After finding the line with "(321, 179) = (494, 114): red tape -> none" in the entries below, retype exactly each line from there through the line with "(365, 394) = (418, 345): orange", including that final line.

* [TASK INPUT]
------------------------------------------------------------

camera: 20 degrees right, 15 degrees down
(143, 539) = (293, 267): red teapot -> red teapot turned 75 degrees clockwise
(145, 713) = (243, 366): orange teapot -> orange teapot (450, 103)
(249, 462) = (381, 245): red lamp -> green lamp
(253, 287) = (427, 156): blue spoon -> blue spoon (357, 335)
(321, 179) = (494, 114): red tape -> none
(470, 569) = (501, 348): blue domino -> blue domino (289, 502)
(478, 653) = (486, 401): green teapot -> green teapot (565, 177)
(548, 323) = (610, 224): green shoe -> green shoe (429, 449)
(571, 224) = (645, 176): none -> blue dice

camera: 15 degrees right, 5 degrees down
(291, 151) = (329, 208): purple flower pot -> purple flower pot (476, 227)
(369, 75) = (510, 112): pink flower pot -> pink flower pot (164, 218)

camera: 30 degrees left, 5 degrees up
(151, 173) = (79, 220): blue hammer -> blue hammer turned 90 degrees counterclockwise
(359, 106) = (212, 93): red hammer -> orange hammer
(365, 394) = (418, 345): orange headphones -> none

------------------------------------------------------------

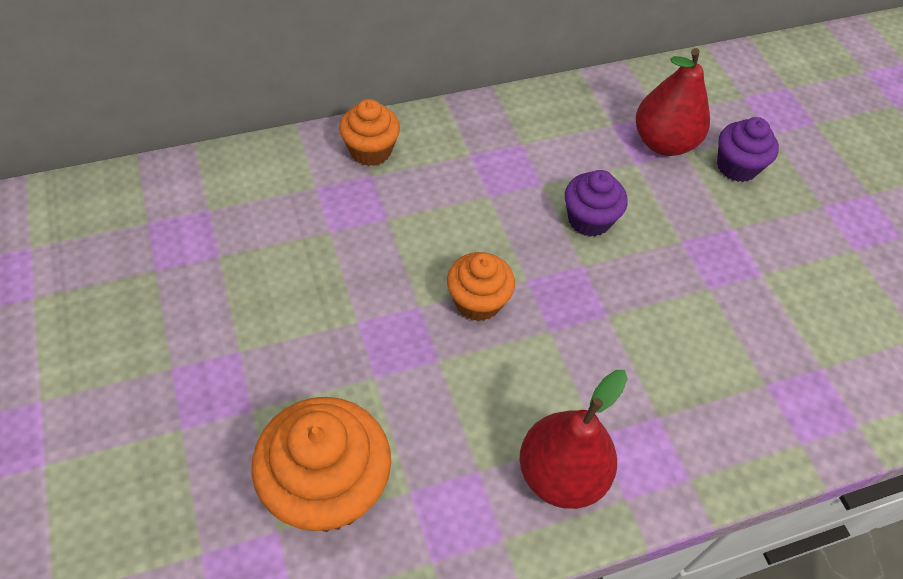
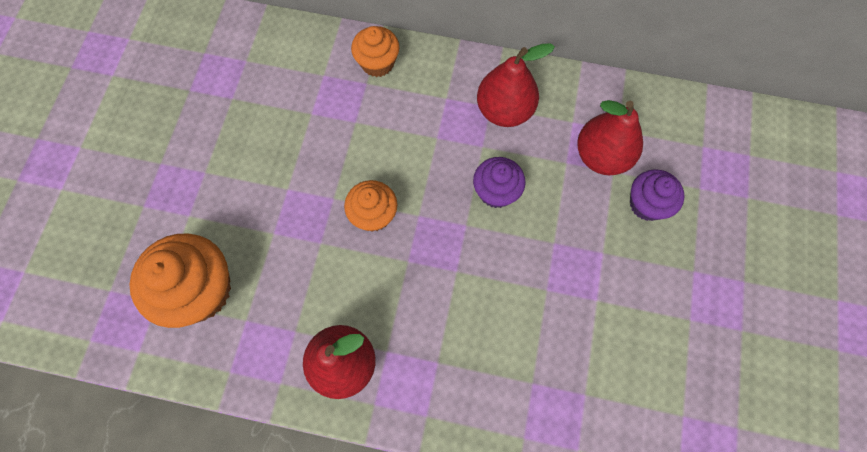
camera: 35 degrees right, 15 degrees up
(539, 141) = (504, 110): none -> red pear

------------------------------------------------------------

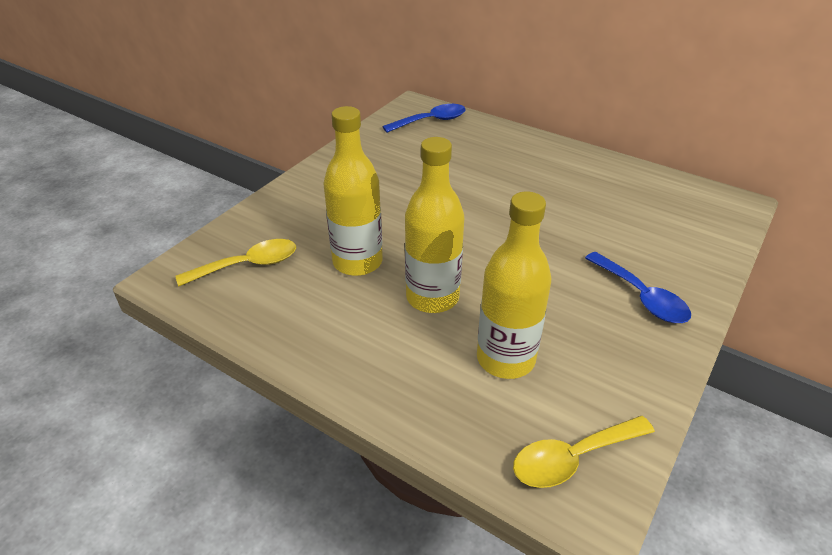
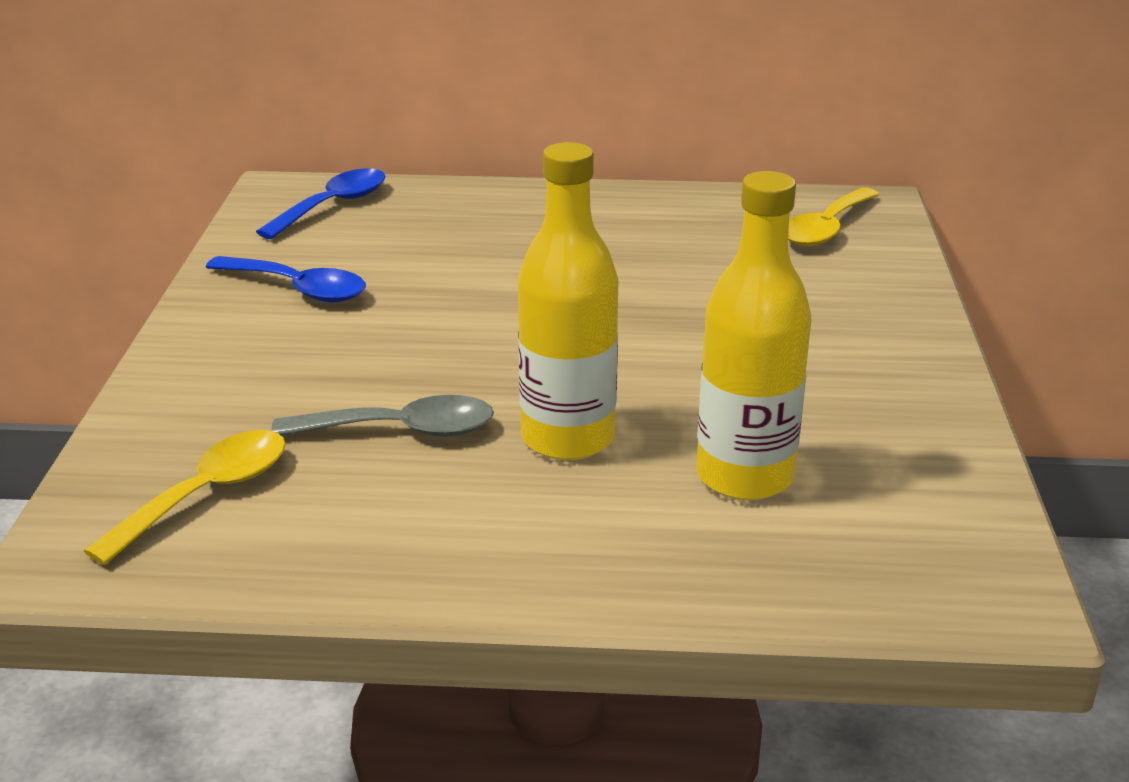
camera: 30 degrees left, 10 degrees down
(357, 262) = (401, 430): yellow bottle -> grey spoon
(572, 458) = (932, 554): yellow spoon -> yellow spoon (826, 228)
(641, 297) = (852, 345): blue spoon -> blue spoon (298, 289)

------------------------------------------------------------

* [WORKED SOLUTION]
(321, 179) = (494, 114): red tape -> none
(470, 569) = (501, 348): blue domino -> blue domino (289, 502)
(478, 653) = (486, 401): green teapot -> green teapot (565, 177)
(548, 323) = (610, 224): green shoe -> green shoe (429, 449)
(571, 224) = (645, 176): none -> blue dice

camera: 15 degrees right, 5 degrees down
(291, 151) = (329, 208): purple flower pot -> purple flower pot (476, 227)
(369, 75) = (510, 112): pink flower pot -> pink flower pot (164, 218)

camera: 30 degrees left, 5 degrees up
(151, 173) = (79, 220): blue hammer -> blue hammer turned 90 degrees counterclockwise
(359, 106) = (212, 93): red hammer -> orange hammer
(365, 394) = (418, 345): orange headphones -> none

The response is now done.